# [To do]
Repeat all of the records word for word, but skip any picture.

=== Supplied entries ===

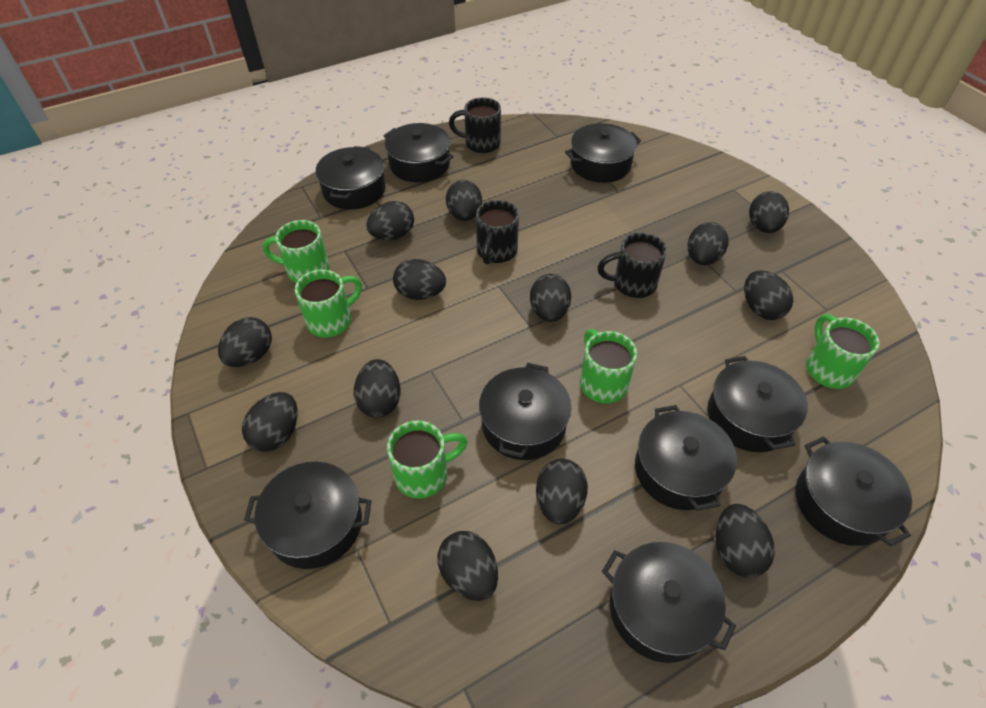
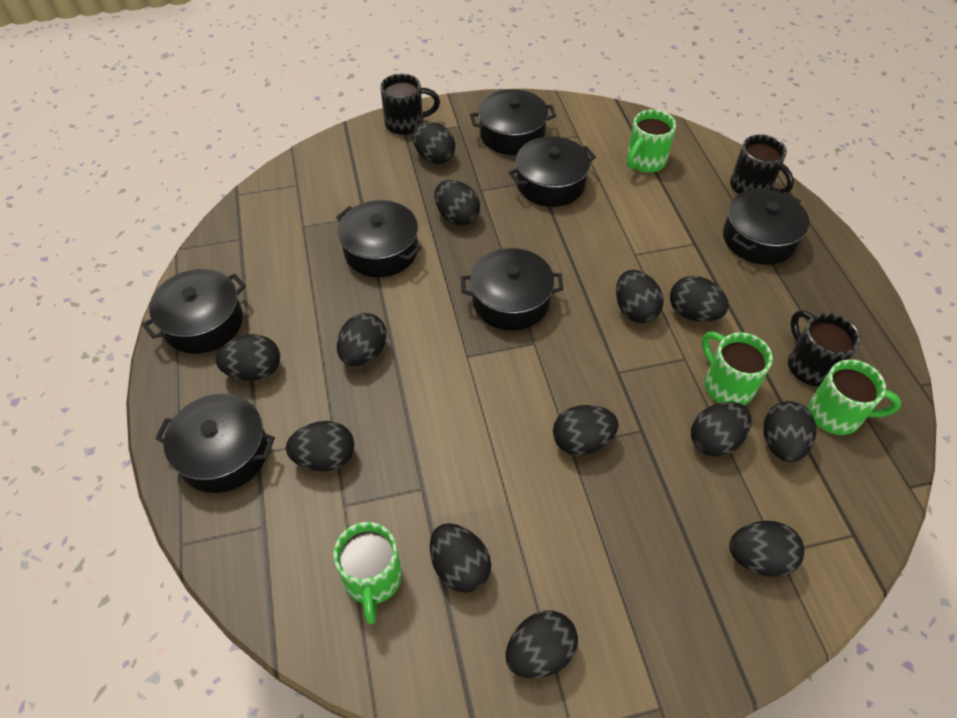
black pot: 9 -> 7
green mug: 5 -> 4

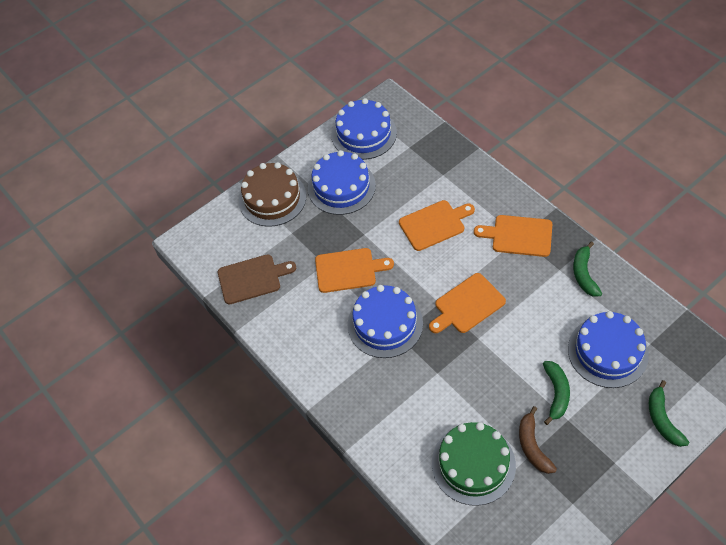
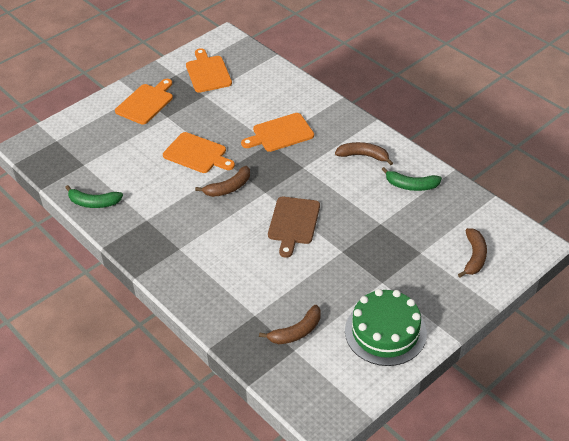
blue cake: 4 -> 0
brown banana: 1 -> 4
brown cake: 1 -> 0
green banana: 3 -> 2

===

# [Solution below]
black pot: 9 -> 7
green mug: 5 -> 4

blue cake: 4 -> 0
brown banana: 1 -> 4
brown cake: 1 -> 0
green banana: 3 -> 2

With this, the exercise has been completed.